[start SOURCE DATA]

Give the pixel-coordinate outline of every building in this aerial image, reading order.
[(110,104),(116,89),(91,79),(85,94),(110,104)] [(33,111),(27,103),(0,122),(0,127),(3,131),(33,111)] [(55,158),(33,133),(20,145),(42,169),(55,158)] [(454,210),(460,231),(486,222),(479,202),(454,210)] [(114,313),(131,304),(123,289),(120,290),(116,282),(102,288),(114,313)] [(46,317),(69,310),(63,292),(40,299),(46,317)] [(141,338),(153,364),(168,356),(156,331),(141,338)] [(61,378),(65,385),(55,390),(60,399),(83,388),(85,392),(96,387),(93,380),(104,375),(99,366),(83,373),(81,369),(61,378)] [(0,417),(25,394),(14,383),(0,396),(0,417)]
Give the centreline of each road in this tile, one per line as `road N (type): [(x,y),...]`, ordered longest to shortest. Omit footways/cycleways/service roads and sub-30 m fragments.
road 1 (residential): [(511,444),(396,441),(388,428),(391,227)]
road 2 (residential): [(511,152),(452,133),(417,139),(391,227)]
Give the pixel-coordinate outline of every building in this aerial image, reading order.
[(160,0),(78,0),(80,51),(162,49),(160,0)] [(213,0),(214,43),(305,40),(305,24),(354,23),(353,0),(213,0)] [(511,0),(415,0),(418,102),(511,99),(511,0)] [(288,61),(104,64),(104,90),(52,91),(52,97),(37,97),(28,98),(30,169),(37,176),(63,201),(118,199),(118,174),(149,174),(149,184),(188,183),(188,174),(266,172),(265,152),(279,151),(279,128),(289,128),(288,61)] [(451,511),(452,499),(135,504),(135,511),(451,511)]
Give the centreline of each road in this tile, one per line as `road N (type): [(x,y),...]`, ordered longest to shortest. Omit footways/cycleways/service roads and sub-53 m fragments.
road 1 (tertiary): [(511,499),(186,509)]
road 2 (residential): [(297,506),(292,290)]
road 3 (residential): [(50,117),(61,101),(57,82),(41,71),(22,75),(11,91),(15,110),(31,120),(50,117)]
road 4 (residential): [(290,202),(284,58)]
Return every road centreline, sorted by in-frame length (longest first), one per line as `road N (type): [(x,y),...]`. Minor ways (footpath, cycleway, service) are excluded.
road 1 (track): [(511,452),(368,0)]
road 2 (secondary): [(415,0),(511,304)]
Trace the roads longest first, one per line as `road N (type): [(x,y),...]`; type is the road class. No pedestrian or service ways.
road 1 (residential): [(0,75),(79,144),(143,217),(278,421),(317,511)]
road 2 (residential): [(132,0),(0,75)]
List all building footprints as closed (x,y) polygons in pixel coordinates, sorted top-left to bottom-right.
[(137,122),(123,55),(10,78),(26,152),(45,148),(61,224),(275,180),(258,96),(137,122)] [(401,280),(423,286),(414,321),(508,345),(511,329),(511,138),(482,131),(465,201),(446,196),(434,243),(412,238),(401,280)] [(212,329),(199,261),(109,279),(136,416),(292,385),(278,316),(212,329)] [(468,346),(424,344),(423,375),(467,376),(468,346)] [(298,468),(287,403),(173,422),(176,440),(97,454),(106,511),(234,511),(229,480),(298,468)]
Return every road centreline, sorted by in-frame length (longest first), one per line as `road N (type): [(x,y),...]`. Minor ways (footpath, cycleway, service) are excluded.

[end SOURCE DATA]

Please copy the records above verbatim, starting at the line that contains "sub-53 m fragments." and ending at the line that contains "road 4 (residential): [(290,202),(284,58)]", both lines included.

# OUTPUT FOR THIS TASK:
Give the centreline of each road in this tile, one per line as `road N (type): [(x,y),...]`, ordered longest to shortest. Omit footways/cycleways/service roads and sub-53 m fragments.
road 1 (tertiary): [(511,499),(186,509)]
road 2 (residential): [(297,506),(292,290)]
road 3 (residential): [(50,117),(61,101),(57,82),(41,71),(22,75),(11,91),(15,110),(31,120),(50,117)]
road 4 (residential): [(290,202),(284,58)]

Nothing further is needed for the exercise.